Data excerpts
— begin —

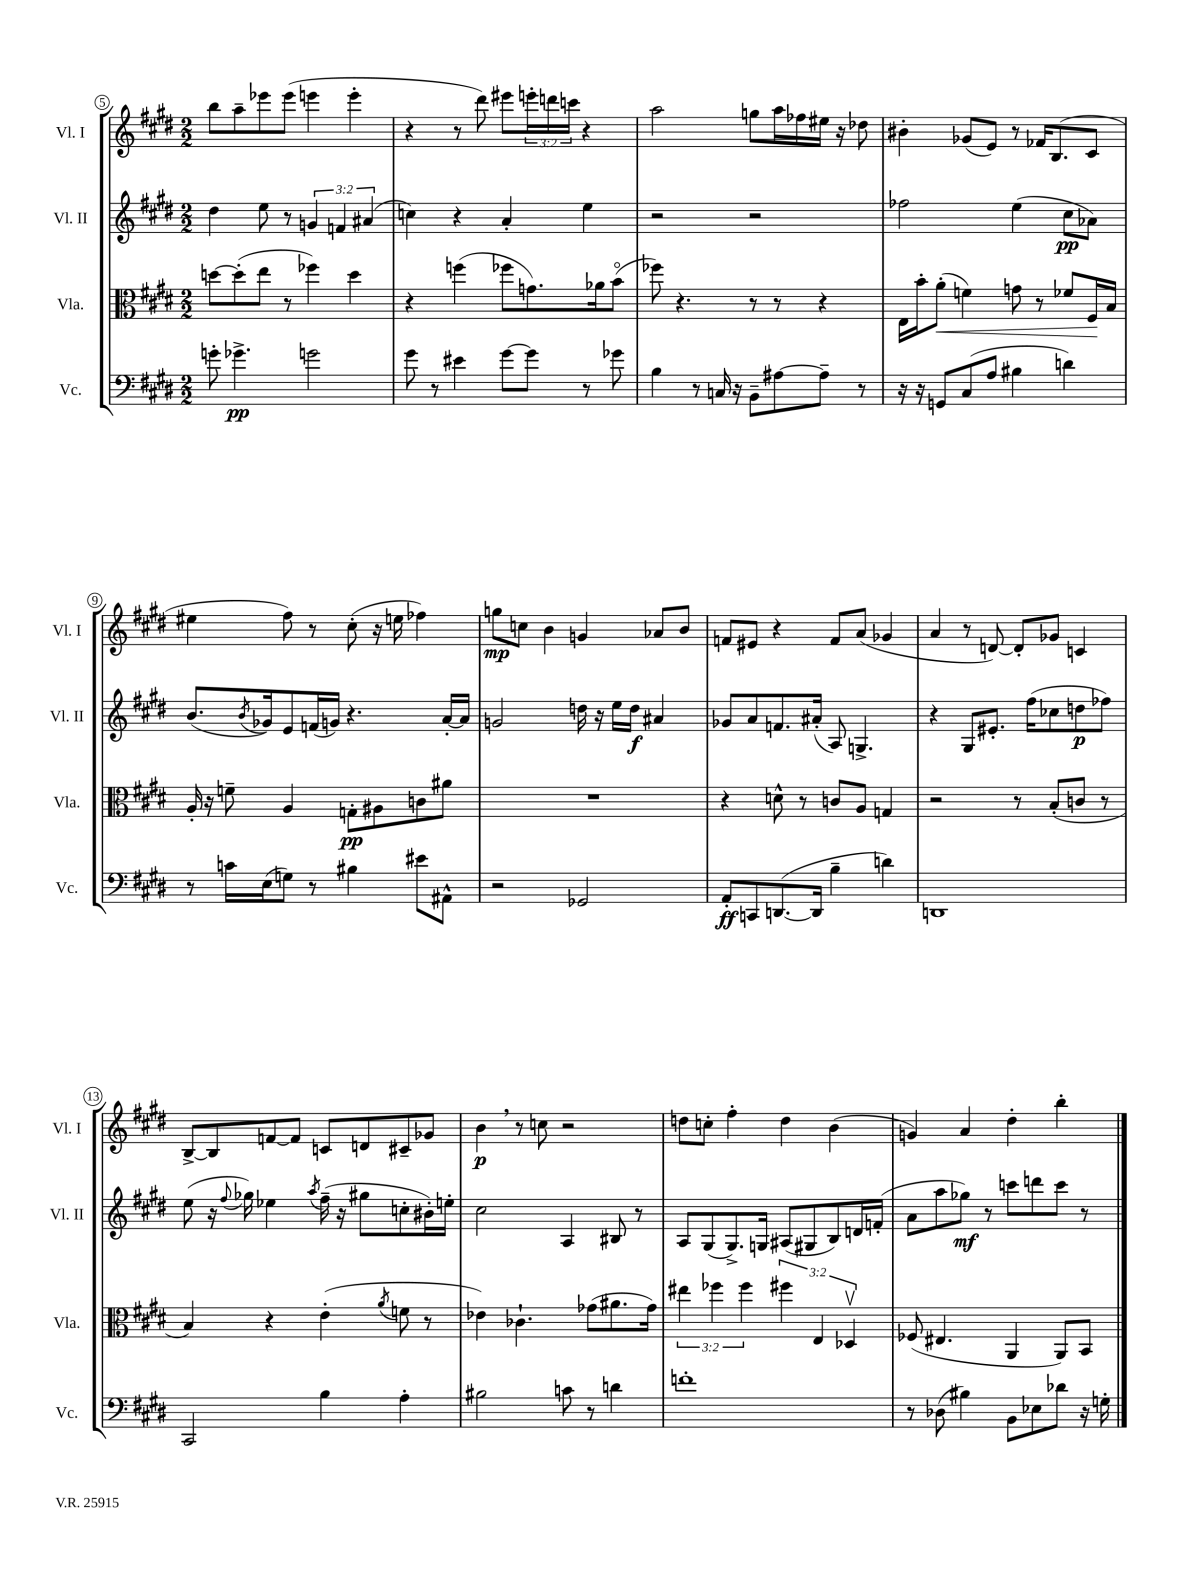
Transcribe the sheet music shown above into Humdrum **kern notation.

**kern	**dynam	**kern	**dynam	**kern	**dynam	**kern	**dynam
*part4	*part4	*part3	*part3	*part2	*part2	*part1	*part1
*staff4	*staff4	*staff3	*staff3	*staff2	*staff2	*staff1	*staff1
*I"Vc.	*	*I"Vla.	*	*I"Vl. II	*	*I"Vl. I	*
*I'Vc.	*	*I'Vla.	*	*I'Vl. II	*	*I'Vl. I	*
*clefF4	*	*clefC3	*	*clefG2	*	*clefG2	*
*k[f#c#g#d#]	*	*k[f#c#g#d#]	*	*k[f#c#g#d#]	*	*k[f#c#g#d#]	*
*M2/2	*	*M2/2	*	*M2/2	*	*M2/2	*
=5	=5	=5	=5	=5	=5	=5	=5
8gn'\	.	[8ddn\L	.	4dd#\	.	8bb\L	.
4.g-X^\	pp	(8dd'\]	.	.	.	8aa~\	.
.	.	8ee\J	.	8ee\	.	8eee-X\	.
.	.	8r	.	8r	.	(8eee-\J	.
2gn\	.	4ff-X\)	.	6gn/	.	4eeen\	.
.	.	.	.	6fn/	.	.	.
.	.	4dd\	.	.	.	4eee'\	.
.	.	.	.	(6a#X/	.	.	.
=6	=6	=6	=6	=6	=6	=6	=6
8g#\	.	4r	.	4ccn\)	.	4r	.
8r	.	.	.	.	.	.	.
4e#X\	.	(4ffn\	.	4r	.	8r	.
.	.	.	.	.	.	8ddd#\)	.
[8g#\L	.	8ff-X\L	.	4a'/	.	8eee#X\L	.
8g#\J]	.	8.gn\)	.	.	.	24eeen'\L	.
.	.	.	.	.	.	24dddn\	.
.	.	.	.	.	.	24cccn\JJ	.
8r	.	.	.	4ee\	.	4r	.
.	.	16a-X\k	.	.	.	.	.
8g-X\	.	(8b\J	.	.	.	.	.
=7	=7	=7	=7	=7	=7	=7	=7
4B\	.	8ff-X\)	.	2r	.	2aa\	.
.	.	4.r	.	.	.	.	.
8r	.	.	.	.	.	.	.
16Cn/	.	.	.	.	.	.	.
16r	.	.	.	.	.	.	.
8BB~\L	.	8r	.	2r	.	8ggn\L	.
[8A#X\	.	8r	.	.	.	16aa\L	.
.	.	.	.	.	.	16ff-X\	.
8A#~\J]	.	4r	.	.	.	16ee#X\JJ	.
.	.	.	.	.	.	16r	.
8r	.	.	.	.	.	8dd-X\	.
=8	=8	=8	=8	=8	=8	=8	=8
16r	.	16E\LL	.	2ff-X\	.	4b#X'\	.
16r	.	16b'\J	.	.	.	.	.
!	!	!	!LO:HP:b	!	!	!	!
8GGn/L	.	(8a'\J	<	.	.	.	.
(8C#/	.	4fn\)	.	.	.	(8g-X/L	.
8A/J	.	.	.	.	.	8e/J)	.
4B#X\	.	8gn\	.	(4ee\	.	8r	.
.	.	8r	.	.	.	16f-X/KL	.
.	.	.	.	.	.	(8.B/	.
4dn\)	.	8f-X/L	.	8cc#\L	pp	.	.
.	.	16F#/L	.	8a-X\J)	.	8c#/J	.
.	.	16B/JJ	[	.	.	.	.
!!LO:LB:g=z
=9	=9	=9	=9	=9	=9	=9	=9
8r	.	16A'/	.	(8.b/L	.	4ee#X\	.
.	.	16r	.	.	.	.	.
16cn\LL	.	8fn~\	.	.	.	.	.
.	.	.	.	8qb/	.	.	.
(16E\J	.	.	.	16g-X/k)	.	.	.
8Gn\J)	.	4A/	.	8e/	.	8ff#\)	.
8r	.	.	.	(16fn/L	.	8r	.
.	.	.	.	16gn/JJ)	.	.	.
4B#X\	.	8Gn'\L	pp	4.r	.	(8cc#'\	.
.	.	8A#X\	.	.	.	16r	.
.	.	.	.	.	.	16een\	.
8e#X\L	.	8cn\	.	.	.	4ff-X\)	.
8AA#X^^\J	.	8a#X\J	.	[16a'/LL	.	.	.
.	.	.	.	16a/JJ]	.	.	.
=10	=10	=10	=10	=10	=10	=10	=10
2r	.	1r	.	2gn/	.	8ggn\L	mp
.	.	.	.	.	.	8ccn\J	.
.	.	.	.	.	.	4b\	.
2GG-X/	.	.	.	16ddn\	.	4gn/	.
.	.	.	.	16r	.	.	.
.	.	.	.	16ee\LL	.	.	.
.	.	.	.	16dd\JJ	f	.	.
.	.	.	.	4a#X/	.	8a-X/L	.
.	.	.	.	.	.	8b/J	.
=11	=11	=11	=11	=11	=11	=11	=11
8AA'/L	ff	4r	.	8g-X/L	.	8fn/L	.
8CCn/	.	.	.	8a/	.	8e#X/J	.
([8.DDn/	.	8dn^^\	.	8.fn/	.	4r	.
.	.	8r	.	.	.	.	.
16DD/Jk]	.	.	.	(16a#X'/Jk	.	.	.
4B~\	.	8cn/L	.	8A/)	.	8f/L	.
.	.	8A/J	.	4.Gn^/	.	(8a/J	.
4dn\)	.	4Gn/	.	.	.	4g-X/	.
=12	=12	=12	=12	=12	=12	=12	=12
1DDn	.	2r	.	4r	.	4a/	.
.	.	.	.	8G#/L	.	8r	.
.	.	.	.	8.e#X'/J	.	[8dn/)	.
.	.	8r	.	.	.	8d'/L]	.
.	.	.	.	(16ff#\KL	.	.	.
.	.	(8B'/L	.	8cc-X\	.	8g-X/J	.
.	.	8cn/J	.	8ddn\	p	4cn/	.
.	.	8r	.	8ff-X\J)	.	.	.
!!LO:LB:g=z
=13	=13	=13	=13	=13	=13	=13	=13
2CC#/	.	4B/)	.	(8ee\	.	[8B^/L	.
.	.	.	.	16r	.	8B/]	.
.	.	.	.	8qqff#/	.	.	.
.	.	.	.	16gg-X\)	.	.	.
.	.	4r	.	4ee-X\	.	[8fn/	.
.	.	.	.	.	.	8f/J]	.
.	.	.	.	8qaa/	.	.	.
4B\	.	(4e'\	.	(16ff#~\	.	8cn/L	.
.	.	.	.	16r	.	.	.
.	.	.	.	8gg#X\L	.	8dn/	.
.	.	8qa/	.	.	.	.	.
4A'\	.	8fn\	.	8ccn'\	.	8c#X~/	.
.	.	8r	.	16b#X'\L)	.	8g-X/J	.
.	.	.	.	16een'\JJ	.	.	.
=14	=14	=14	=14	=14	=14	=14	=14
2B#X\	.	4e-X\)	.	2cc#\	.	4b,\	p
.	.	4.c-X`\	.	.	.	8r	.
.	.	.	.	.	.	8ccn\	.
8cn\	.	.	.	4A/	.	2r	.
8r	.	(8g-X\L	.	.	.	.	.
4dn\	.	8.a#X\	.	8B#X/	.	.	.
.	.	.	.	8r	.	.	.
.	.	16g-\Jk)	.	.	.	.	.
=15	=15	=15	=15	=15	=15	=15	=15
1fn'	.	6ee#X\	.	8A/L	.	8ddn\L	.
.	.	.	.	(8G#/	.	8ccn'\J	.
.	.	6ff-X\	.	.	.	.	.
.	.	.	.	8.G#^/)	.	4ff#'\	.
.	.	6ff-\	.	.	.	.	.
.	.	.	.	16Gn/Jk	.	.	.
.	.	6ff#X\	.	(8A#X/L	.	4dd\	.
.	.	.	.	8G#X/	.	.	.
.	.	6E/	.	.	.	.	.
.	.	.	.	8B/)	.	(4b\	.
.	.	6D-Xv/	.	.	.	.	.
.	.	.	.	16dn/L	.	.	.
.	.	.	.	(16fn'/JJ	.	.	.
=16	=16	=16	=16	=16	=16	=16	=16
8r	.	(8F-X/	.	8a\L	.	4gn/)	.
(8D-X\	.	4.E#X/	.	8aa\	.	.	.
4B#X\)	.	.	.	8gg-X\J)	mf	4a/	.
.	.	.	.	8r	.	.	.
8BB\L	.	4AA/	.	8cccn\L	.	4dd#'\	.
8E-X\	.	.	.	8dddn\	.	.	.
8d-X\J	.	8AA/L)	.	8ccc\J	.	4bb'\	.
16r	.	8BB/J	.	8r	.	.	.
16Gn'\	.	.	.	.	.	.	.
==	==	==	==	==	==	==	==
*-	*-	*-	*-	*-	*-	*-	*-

— end —

→ **Problem details**
Please extract each line in the items above that contains the string "kern".

→ **Solution for this task**
Transcribe the sheet music shown above into Humdrum **kern notation.
**kern	**dynam	**kern	**dynam	**kern	**dynam	**kern	**dynam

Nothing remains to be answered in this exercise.